### EXERCISE MATERIALS
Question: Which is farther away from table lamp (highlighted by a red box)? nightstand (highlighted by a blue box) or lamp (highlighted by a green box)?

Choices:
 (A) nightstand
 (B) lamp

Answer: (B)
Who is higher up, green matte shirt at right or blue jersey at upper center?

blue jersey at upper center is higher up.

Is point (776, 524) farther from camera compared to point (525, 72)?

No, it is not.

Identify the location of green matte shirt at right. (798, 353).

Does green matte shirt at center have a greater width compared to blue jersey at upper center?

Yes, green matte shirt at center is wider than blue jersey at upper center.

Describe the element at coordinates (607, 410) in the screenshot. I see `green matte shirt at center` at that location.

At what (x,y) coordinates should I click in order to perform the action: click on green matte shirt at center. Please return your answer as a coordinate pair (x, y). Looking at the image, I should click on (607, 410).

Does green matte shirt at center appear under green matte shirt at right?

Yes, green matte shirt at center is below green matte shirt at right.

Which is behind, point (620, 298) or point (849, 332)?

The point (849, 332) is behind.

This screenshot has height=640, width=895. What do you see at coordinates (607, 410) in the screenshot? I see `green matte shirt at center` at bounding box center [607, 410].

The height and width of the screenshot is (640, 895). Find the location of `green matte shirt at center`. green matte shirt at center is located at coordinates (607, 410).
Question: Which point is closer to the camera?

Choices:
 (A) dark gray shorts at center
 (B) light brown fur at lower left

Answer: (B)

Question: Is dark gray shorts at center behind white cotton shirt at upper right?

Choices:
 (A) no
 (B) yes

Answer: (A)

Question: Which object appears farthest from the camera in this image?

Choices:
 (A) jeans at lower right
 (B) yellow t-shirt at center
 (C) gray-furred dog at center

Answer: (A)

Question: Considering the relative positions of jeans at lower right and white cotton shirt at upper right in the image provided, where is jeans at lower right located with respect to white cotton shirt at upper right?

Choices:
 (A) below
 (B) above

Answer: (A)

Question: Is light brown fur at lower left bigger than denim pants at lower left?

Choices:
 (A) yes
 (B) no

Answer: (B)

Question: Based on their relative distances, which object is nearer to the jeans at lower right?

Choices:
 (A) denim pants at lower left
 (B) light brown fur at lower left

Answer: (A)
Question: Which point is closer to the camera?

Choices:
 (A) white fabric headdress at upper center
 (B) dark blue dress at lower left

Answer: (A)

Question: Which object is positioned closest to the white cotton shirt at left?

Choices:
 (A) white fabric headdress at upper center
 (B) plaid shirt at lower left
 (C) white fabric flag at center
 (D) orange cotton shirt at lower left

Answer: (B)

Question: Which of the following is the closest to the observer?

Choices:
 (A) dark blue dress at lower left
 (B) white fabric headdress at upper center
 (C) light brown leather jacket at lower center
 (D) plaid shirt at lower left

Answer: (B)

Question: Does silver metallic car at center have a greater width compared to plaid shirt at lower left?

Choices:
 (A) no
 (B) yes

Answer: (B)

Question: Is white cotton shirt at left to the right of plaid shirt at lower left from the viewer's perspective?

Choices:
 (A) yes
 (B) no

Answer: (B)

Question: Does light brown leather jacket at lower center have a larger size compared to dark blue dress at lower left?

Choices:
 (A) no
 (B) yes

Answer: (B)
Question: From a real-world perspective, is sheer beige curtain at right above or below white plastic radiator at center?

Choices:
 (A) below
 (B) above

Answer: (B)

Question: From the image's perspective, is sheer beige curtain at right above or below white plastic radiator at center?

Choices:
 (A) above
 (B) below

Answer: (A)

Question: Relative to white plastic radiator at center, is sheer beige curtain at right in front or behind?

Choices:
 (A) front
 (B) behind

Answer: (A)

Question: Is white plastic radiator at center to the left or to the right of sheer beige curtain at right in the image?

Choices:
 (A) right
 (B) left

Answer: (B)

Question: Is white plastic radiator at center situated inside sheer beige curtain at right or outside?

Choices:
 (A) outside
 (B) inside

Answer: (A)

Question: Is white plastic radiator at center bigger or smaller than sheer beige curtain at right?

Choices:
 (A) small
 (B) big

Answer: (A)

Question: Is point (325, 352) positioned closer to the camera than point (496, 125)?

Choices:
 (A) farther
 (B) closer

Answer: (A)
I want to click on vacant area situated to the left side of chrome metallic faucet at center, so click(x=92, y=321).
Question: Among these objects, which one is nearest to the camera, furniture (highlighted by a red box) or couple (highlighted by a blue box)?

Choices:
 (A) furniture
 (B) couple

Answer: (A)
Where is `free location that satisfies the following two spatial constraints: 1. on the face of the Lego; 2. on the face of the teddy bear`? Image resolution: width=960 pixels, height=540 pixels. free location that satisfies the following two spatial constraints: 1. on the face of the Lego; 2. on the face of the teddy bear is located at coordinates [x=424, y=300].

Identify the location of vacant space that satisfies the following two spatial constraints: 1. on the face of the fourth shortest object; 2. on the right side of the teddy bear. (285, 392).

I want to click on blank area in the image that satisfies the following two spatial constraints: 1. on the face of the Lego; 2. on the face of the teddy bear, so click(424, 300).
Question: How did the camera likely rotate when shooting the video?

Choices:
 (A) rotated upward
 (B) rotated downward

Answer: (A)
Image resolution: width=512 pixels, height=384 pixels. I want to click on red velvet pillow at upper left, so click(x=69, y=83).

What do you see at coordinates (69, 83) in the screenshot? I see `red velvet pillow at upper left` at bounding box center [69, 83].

### WHAT YOU HAVE TO DO
Swap "green matte shirt" for "green cotton shirt" everywhere it appears in the material above, and write the material out again with nothing else changed.

### RESULT FOR THIS TASK
Question: Which is farther away from table lamp (highlighted by a red box)? nightstand (highlighted by a blue box) or lamp (highlighted by a green box)?

Choices:
 (A) nightstand
 (B) lamp

Answer: (B)
Who is higher up, green cotton shirt at right or blue jersey at upper center?

blue jersey at upper center is higher up.

Is point (776, 524) farther from camera compared to point (525, 72)?

No, it is not.

Identify the location of green cotton shirt at right. (798, 353).

Does green cotton shirt at center have a greater width compared to blue jersey at upper center?

Yes, green cotton shirt at center is wider than blue jersey at upper center.

Describe the element at coordinates (607, 410) in the screenshot. I see `green cotton shirt at center` at that location.

At what (x,y) coordinates should I click in order to perform the action: click on green cotton shirt at center. Please return your answer as a coordinate pair (x, y). Looking at the image, I should click on (607, 410).

Does green cotton shirt at center appear under green cotton shirt at right?

Yes, green cotton shirt at center is below green cotton shirt at right.

Which is behind, point (620, 298) or point (849, 332)?

The point (849, 332) is behind.

This screenshot has height=640, width=895. What do you see at coordinates (607, 410) in the screenshot? I see `green cotton shirt at center` at bounding box center [607, 410].

The height and width of the screenshot is (640, 895). Find the location of `green cotton shirt at center`. green cotton shirt at center is located at coordinates (607, 410).
Question: Which point is closer to the camera?

Choices:
 (A) dark gray shorts at center
 (B) light brown fur at lower left

Answer: (B)

Question: Is dark gray shorts at center behind white cotton shirt at upper right?

Choices:
 (A) no
 (B) yes

Answer: (A)

Question: Which object appears farthest from the camera in this image?

Choices:
 (A) jeans at lower right
 (B) yellow t-shirt at center
 (C) gray-furred dog at center

Answer: (A)

Question: Considering the relative positions of jeans at lower right and white cotton shirt at upper right in the image provided, where is jeans at lower right located with respect to white cotton shirt at upper right?

Choices:
 (A) below
 (B) above

Answer: (A)

Question: Is light brown fur at lower left bigger than denim pants at lower left?

Choices:
 (A) yes
 (B) no

Answer: (B)

Question: Based on their relative distances, which object is nearer to the jeans at lower right?

Choices:
 (A) denim pants at lower left
 (B) light brown fur at lower left

Answer: (A)
Question: Which point is closer to the camera?

Choices:
 (A) white fabric headdress at upper center
 (B) dark blue dress at lower left

Answer: (A)

Question: Which object is positioned closest to the white cotton shirt at left?

Choices:
 (A) white fabric headdress at upper center
 (B) plaid shirt at lower left
 (C) white fabric flag at center
 (D) orange cotton shirt at lower left

Answer: (B)

Question: Which of the following is the closest to the observer?

Choices:
 (A) dark blue dress at lower left
 (B) white fabric headdress at upper center
 (C) light brown leather jacket at lower center
 (D) plaid shirt at lower left

Answer: (B)

Question: Does silver metallic car at center have a greater width compared to plaid shirt at lower left?

Choices:
 (A) no
 (B) yes

Answer: (B)

Question: Is white cotton shirt at left to the right of plaid shirt at lower left from the viewer's perspective?

Choices:
 (A) yes
 (B) no

Answer: (B)

Question: Does light brown leather jacket at lower center have a larger size compared to dark blue dress at lower left?

Choices:
 (A) no
 (B) yes

Answer: (B)
Question: From a real-world perspective, is sheer beige curtain at right above or below white plastic radiator at center?

Choices:
 (A) below
 (B) above

Answer: (B)

Question: From the image's perspective, is sheer beige curtain at right above or below white plastic radiator at center?

Choices:
 (A) above
 (B) below

Answer: (A)

Question: Relative to white plastic radiator at center, is sheer beige curtain at right in front or behind?

Choices:
 (A) front
 (B) behind

Answer: (A)

Question: Is white plastic radiator at center to the left or to the right of sheer beige curtain at right in the image?

Choices:
 (A) right
 (B) left

Answer: (B)

Question: Is white plastic radiator at center situated inside sheer beige curtain at right or outside?

Choices:
 (A) outside
 (B) inside

Answer: (A)

Question: Is white plastic radiator at center bigger or smaller than sheer beige curtain at right?

Choices:
 (A) small
 (B) big

Answer: (A)

Question: Is point (325, 352) positioned closer to the camera than point (496, 125)?

Choices:
 (A) farther
 (B) closer

Answer: (A)
I want to click on vacant area situated to the left side of chrome metallic faucet at center, so click(x=92, y=321).
Question: Among these objects, which one is nearest to the camera, furniture (highlighted by a red box) or couple (highlighted by a blue box)?

Choices:
 (A) furniture
 (B) couple

Answer: (A)
Where is `free location that satisfies the following two spatial constraints: 1. on the face of the Lego; 2. on the face of the teddy bear`? Image resolution: width=960 pixels, height=540 pixels. free location that satisfies the following two spatial constraints: 1. on the face of the Lego; 2. on the face of the teddy bear is located at coordinates [x=424, y=300].

Identify the location of vacant space that satisfies the following two spatial constraints: 1. on the face of the fourth shortest object; 2. on the right side of the teddy bear. (285, 392).

I want to click on blank area in the image that satisfies the following two spatial constraints: 1. on the face of the Lego; 2. on the face of the teddy bear, so click(424, 300).
Question: How did the camera likely rotate when shooting the video?

Choices:
 (A) rotated upward
 (B) rotated downward

Answer: (A)
Image resolution: width=512 pixels, height=384 pixels. I want to click on red velvet pillow at upper left, so click(x=69, y=83).

What do you see at coordinates (69, 83) in the screenshot? I see `red velvet pillow at upper left` at bounding box center [69, 83].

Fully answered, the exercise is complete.